TASK REQUIREMENTS
Reproduce the opening lines of the records exactly, up to and including the line in which "none -> purple slope G1:G3 level 1 top 3" occurs.

START RECORD EXCERPTS

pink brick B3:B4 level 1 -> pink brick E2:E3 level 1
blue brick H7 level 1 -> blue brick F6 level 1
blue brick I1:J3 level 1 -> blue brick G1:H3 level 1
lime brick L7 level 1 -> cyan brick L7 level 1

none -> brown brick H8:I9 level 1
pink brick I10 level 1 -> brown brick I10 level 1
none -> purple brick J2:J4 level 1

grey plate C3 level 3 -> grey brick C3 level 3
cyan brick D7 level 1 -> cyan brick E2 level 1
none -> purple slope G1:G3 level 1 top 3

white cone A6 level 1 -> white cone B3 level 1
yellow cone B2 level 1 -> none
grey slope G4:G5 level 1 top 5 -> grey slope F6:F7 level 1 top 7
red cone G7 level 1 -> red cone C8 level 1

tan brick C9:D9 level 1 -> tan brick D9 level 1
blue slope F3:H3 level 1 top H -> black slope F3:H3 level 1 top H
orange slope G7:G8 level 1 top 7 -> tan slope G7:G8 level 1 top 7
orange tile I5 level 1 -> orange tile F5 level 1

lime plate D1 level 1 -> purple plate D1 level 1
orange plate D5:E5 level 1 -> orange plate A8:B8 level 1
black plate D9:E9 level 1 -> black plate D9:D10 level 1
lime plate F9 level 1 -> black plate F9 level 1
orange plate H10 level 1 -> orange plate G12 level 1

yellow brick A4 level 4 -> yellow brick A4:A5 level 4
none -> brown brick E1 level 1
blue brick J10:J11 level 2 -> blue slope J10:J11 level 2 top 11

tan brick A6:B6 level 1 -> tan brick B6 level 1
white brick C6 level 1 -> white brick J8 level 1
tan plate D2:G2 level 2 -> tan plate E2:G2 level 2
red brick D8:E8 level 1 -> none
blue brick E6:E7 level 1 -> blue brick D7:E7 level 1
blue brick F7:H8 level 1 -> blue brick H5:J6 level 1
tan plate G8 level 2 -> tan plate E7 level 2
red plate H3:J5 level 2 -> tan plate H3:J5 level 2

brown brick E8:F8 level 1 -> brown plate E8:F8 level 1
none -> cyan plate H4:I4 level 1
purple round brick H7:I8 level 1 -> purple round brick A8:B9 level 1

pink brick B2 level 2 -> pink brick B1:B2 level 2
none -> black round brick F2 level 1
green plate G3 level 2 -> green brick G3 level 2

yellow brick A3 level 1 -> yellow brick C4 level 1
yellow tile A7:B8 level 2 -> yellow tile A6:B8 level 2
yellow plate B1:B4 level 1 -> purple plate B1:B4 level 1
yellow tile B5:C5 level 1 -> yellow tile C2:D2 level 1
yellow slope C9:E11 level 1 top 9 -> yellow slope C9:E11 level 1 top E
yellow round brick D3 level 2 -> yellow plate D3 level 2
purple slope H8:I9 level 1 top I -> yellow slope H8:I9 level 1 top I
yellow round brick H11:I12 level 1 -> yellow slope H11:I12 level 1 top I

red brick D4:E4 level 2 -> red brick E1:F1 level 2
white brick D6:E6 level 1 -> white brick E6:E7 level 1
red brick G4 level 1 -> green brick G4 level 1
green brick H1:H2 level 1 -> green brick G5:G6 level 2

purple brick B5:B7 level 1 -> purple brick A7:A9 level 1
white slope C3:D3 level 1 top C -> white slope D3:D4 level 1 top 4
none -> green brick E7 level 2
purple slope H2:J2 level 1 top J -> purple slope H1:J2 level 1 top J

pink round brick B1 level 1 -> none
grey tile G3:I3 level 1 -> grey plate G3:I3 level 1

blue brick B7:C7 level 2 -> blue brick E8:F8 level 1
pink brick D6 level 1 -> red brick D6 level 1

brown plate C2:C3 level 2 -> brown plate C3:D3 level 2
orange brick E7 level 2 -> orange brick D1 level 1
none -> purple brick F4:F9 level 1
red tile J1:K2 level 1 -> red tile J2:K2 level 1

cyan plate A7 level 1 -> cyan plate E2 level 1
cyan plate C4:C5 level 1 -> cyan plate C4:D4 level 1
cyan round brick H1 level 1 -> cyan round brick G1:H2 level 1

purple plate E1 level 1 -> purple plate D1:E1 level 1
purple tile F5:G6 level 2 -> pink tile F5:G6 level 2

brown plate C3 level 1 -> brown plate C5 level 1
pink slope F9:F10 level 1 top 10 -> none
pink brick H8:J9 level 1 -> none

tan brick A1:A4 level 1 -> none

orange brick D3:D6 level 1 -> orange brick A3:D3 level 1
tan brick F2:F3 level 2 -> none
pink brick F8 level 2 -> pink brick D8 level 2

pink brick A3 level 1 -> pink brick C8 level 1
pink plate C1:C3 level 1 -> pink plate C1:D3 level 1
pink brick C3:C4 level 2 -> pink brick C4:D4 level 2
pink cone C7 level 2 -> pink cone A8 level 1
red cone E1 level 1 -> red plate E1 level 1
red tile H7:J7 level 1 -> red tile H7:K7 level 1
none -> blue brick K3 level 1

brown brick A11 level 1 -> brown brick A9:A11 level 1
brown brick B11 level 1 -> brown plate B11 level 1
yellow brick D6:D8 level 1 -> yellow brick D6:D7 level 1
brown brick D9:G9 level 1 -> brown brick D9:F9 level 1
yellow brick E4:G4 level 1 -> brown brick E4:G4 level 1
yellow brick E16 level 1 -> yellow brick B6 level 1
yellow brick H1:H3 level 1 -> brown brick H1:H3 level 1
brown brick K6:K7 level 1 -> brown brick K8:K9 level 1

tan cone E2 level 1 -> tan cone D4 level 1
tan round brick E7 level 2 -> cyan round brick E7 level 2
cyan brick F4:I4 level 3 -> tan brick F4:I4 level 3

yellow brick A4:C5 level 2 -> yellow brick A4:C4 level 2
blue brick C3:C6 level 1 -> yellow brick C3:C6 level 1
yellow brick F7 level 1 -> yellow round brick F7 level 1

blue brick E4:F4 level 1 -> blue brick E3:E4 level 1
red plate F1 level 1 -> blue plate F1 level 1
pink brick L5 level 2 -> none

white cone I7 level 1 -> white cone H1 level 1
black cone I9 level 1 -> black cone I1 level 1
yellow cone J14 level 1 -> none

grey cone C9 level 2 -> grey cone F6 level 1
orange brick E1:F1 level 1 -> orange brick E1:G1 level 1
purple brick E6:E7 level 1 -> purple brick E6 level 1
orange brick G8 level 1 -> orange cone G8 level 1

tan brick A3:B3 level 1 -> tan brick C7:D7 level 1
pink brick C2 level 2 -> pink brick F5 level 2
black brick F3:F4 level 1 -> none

END RECORD EXCERPTS

RESPONSE TO THE TASK
pink brick B3:B4 level 1 -> pink brick E2:E3 level 1
blue brick H7 level 1 -> blue brick F6 level 1
blue brick I1:J3 level 1 -> blue brick G1:H3 level 1
lime brick L7 level 1 -> cyan brick L7 level 1

none -> brown brick H8:I9 level 1
pink brick I10 level 1 -> brown brick I10 level 1
none -> purple brick J2:J4 level 1

grey plate C3 level 3 -> grey brick C3 level 3
cyan brick D7 level 1 -> cyan brick E2 level 1
none -> purple slope G1:G3 level 1 top 3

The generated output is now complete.